> _TASK BRIEF_
Read the data below line by line and copy each one with "grey" in it.

THE DATA Block Start

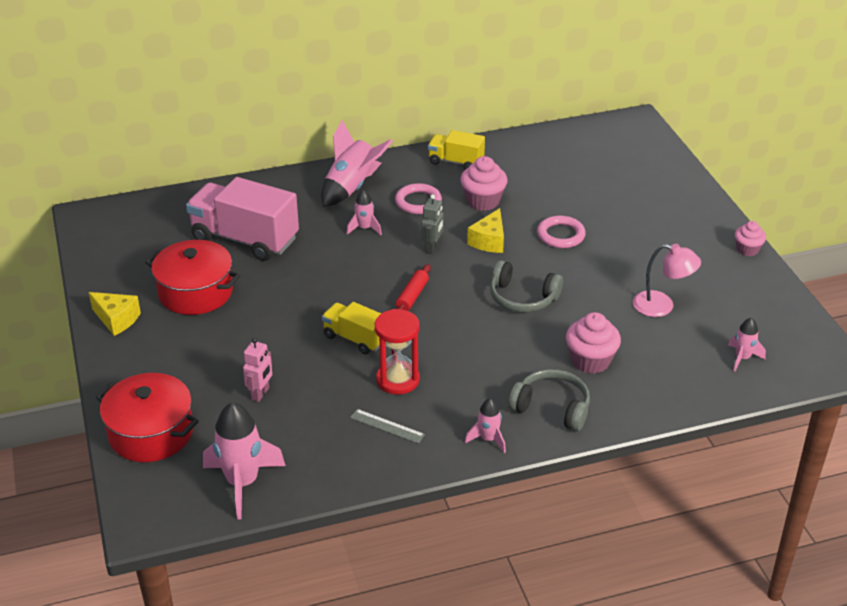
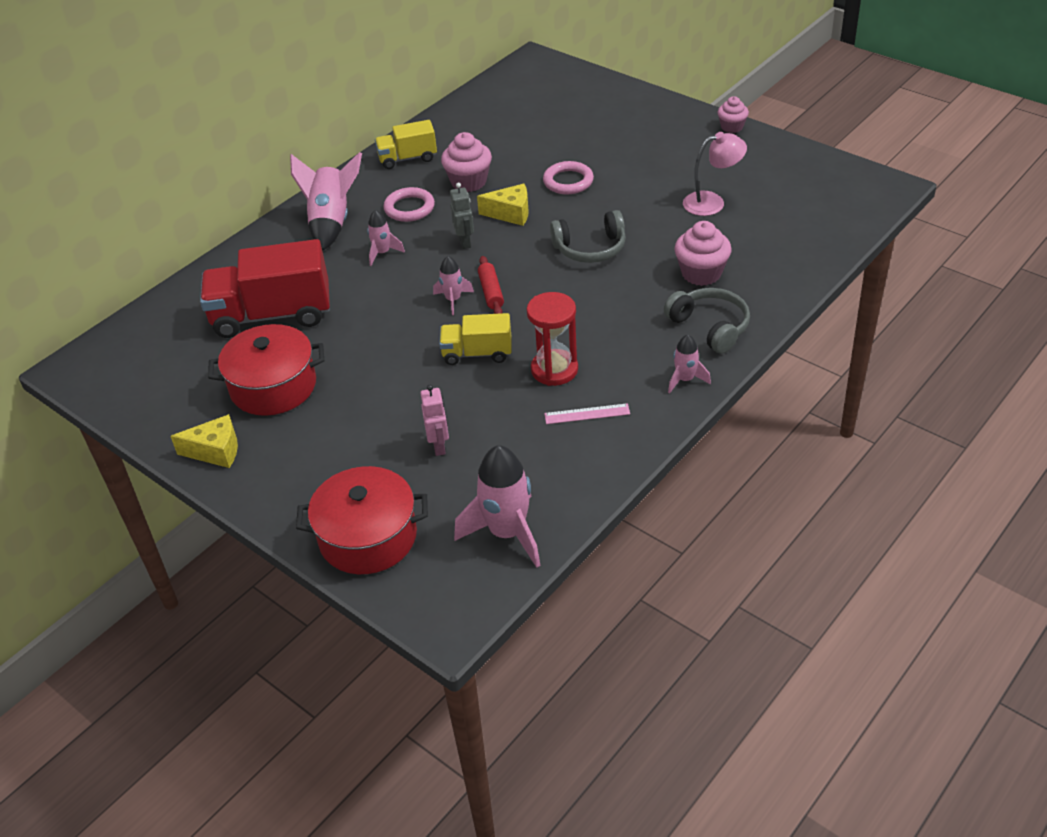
camera: 30 degrees left, 5 degrees up
(245, 239) = (272, 315): pink truck -> red truck
(387, 426) = (587, 414): grey ruler -> pink ruler
(489, 241) = (510, 213): yellow cheese -> yellow cheese turned 75 degrees counterclockwise
(552, 407) = (710, 327): grey headphones -> grey headphones turned 60 degrees clockwise
(742, 358) = (816, 214): pink rocket -> pink rocket (453, 300)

THE DATA Block End

> _SOLUTION BELOW_
(387, 426) = (587, 414): grey ruler -> pink ruler
(552, 407) = (710, 327): grey headphones -> grey headphones turned 60 degrees clockwise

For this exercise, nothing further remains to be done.